- _INSTRUCTIONS FOR THE TASK_:
Please set down the entries below once more, exactly.

(PROVIDED DATA Opens)

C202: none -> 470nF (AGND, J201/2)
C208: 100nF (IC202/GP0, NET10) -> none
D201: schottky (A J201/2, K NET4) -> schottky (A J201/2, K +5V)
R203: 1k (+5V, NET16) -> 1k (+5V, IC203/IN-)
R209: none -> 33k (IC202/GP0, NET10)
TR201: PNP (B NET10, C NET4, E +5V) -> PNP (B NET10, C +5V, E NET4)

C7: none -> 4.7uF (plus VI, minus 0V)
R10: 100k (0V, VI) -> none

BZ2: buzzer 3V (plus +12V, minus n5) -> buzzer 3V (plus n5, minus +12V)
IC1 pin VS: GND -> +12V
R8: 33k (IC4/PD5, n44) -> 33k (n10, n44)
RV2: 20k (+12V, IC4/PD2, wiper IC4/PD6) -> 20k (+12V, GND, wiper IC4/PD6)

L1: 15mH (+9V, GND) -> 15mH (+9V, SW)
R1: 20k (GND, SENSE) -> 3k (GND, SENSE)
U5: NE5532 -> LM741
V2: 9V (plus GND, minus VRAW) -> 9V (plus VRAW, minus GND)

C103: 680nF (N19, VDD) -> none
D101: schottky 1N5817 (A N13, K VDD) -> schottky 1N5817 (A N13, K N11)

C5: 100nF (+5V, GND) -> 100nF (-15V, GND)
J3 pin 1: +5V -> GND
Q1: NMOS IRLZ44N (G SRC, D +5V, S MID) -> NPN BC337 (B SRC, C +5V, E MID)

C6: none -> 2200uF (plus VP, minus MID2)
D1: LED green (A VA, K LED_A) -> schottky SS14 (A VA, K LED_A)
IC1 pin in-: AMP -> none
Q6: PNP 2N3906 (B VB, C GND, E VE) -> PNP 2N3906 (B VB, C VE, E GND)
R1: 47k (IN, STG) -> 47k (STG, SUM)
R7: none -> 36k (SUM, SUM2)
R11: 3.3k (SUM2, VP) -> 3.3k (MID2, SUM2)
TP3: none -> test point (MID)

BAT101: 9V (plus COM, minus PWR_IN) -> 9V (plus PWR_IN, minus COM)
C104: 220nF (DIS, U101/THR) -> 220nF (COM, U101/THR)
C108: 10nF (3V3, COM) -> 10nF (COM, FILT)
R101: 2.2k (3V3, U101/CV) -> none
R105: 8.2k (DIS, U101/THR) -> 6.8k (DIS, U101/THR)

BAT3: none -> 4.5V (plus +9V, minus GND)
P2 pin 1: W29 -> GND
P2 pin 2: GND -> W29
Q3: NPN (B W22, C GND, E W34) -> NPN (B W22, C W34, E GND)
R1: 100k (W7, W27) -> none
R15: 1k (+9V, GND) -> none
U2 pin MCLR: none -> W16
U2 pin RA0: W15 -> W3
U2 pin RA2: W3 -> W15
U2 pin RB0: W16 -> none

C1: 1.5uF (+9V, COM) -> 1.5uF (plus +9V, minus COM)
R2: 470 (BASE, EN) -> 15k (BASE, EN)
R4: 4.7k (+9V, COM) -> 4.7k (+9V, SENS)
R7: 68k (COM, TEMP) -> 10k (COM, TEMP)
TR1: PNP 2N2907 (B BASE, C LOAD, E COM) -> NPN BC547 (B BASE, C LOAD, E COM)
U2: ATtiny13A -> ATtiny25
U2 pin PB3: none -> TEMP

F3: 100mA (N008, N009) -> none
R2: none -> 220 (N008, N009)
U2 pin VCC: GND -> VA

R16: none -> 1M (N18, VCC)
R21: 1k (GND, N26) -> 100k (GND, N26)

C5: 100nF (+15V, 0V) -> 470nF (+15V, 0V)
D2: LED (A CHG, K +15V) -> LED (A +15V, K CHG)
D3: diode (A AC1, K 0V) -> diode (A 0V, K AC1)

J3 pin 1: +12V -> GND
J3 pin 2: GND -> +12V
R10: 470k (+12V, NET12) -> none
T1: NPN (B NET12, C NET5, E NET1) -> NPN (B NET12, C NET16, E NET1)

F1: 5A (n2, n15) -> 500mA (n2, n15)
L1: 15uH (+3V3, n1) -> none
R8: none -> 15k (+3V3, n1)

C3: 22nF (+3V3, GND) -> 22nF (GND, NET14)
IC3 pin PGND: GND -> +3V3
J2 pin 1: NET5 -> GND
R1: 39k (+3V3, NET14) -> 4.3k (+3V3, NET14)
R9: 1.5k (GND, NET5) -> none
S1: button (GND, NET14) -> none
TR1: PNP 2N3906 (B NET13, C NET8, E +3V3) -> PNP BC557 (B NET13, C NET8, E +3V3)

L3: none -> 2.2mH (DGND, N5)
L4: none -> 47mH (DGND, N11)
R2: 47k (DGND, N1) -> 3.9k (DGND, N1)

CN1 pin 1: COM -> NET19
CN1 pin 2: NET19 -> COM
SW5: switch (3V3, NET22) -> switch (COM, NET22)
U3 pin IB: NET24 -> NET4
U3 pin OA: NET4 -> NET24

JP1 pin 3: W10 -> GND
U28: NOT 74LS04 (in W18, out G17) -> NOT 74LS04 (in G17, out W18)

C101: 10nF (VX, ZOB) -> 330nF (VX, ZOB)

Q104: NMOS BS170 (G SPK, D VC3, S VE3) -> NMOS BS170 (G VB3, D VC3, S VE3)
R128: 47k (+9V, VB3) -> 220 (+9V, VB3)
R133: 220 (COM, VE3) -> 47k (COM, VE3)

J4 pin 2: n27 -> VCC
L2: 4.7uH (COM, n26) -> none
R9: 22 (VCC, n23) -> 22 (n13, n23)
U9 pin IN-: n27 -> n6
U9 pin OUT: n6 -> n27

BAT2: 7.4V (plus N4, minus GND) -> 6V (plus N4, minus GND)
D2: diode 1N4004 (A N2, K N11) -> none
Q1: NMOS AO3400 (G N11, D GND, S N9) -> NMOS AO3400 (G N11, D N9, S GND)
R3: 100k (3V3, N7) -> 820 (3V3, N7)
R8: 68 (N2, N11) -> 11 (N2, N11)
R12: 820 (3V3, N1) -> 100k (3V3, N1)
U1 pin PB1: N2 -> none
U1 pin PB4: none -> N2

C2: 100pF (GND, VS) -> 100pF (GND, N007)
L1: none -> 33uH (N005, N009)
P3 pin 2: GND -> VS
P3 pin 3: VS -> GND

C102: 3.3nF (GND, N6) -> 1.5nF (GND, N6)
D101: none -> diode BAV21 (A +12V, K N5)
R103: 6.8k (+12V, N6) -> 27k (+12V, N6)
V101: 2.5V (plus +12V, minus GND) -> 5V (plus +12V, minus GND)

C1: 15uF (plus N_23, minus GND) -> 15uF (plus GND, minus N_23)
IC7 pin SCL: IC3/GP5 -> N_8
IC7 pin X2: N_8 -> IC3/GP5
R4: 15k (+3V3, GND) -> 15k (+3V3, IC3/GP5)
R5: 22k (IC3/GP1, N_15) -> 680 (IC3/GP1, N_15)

(PROVIDED DATA Closes)

- _YOUR RESPONSE_:
C202: none -> 470nF (AGND, J201/2)
C208: 100nF (IC202/GP0, NET10) -> none
D201: schottky (A J201/2, K NET4) -> schottky (A J201/2, K +5V)
R203: 1k (+5V, NET16) -> 1k (+5V, IC203/IN-)
R209: none -> 33k (IC202/GP0, NET10)
TR201: PNP (B NET10, C NET4, E +5V) -> PNP (B NET10, C +5V, E NET4)

C7: none -> 4.7uF (plus VI, minus 0V)
R10: 100k (0V, VI) -> none

BZ2: buzzer 3V (plus +12V, minus n5) -> buzzer 3V (plus n5, minus +12V)
IC1 pin VS: GND -> +12V
R8: 33k (IC4/PD5, n44) -> 33k (n10, n44)
RV2: 20k (+12V, IC4/PD2, wiper IC4/PD6) -> 20k (+12V, GND, wiper IC4/PD6)

L1: 15mH (+9V, GND) -> 15mH (+9V, SW)
R1: 20k (GND, SENSE) -> 3k (GND, SENSE)
U5: NE5532 -> LM741
V2: 9V (plus GND, minus VRAW) -> 9V (plus VRAW, minus GND)

C103: 680nF (N19, VDD) -> none
D101: schottky 1N5817 (A N13, K VDD) -> schottky 1N5817 (A N13, K N11)

C5: 100nF (+5V, GND) -> 100nF (-15V, GND)
J3 pin 1: +5V -> GND
Q1: NMOS IRLZ44N (G SRC, D +5V, S MID) -> NPN BC337 (B SRC, C +5V, E MID)

C6: none -> 2200uF (plus VP, minus MID2)
D1: LED green (A VA, K LED_A) -> schottky SS14 (A VA, K LED_A)
IC1 pin in-: AMP -> none
Q6: PNP 2N3906 (B VB, C GND, E VE) -> PNP 2N3906 (B VB, C VE, E GND)
R1: 47k (IN, STG) -> 47k (STG, SUM)
R7: none -> 36k (SUM, SUM2)
R11: 3.3k (SUM2, VP) -> 3.3k (MID2, SUM2)
TP3: none -> test point (MID)

BAT101: 9V (plus COM, minus PWR_IN) -> 9V (plus PWR_IN, minus COM)
C104: 220nF (DIS, U101/THR) -> 220nF (COM, U101/THR)
C108: 10nF (3V3, COM) -> 10nF (COM, FILT)
R101: 2.2k (3V3, U101/CV) -> none
R105: 8.2k (DIS, U101/THR) -> 6.8k (DIS, U101/THR)

BAT3: none -> 4.5V (plus +9V, minus GND)
P2 pin 1: W29 -> GND
P2 pin 2: GND -> W29
Q3: NPN (B W22, C GND, E W34) -> NPN (B W22, C W34, E GND)
R1: 100k (W7, W27) -> none
R15: 1k (+9V, GND) -> none
U2 pin MCLR: none -> W16
U2 pin RA0: W15 -> W3
U2 pin RA2: W3 -> W15
U2 pin RB0: W16 -> none

C1: 1.5uF (+9V, COM) -> 1.5uF (plus +9V, minus COM)
R2: 470 (BASE, EN) -> 15k (BASE, EN)
R4: 4.7k (+9V, COM) -> 4.7k (+9V, SENS)
R7: 68k (COM, TEMP) -> 10k (COM, TEMP)
TR1: PNP 2N2907 (B BASE, C LOAD, E COM) -> NPN BC547 (B BASE, C LOAD, E COM)
U2: ATtiny13A -> ATtiny25
U2 pin PB3: none -> TEMP

F3: 100mA (N008, N009) -> none
R2: none -> 220 (N008, N009)
U2 pin VCC: GND -> VA

R16: none -> 1M (N18, VCC)
R21: 1k (GND, N26) -> 100k (GND, N26)

C5: 100nF (+15V, 0V) -> 470nF (+15V, 0V)
D2: LED (A CHG, K +15V) -> LED (A +15V, K CHG)
D3: diode (A AC1, K 0V) -> diode (A 0V, K AC1)

J3 pin 1: +12V -> GND
J3 pin 2: GND -> +12V
R10: 470k (+12V, NET12) -> none
T1: NPN (B NET12, C NET5, E NET1) -> NPN (B NET12, C NET16, E NET1)

F1: 5A (n2, n15) -> 500mA (n2, n15)
L1: 15uH (+3V3, n1) -> none
R8: none -> 15k (+3V3, n1)

C3: 22nF (+3V3, GND) -> 22nF (GND, NET14)
IC3 pin PGND: GND -> +3V3
J2 pin 1: NET5 -> GND
R1: 39k (+3V3, NET14) -> 4.3k (+3V3, NET14)
R9: 1.5k (GND, NET5) -> none
S1: button (GND, NET14) -> none
TR1: PNP 2N3906 (B NET13, C NET8, E +3V3) -> PNP BC557 (B NET13, C NET8, E +3V3)

L3: none -> 2.2mH (DGND, N5)
L4: none -> 47mH (DGND, N11)
R2: 47k (DGND, N1) -> 3.9k (DGND, N1)

CN1 pin 1: COM -> NET19
CN1 pin 2: NET19 -> COM
SW5: switch (3V3, NET22) -> switch (COM, NET22)
U3 pin IB: NET24 -> NET4
U3 pin OA: NET4 -> NET24

JP1 pin 3: W10 -> GND
U28: NOT 74LS04 (in W18, out G17) -> NOT 74LS04 (in G17, out W18)

C101: 10nF (VX, ZOB) -> 330nF (VX, ZOB)

Q104: NMOS BS170 (G SPK, D VC3, S VE3) -> NMOS BS170 (G VB3, D VC3, S VE3)
R128: 47k (+9V, VB3) -> 220 (+9V, VB3)
R133: 220 (COM, VE3) -> 47k (COM, VE3)

J4 pin 2: n27 -> VCC
L2: 4.7uH (COM, n26) -> none
R9: 22 (VCC, n23) -> 22 (n13, n23)
U9 pin IN-: n27 -> n6
U9 pin OUT: n6 -> n27

BAT2: 7.4V (plus N4, minus GND) -> 6V (plus N4, minus GND)
D2: diode 1N4004 (A N2, K N11) -> none
Q1: NMOS AO3400 (G N11, D GND, S N9) -> NMOS AO3400 (G N11, D N9, S GND)
R3: 100k (3V3, N7) -> 820 (3V3, N7)
R8: 68 (N2, N11) -> 11 (N2, N11)
R12: 820 (3V3, N1) -> 100k (3V3, N1)
U1 pin PB1: N2 -> none
U1 pin PB4: none -> N2

C2: 100pF (GND, VS) -> 100pF (GND, N007)
L1: none -> 33uH (N005, N009)
P3 pin 2: GND -> VS
P3 pin 3: VS -> GND

C102: 3.3nF (GND, N6) -> 1.5nF (GND, N6)
D101: none -> diode BAV21 (A +12V, K N5)
R103: 6.8k (+12V, N6) -> 27k (+12V, N6)
V101: 2.5V (plus +12V, minus GND) -> 5V (plus +12V, minus GND)

C1: 15uF (plus N_23, minus GND) -> 15uF (plus GND, minus N_23)
IC7 pin SCL: IC3/GP5 -> N_8
IC7 pin X2: N_8 -> IC3/GP5
R4: 15k (+3V3, GND) -> 15k (+3V3, IC3/GP5)
R5: 22k (IC3/GP1, N_15) -> 680 (IC3/GP1, N_15)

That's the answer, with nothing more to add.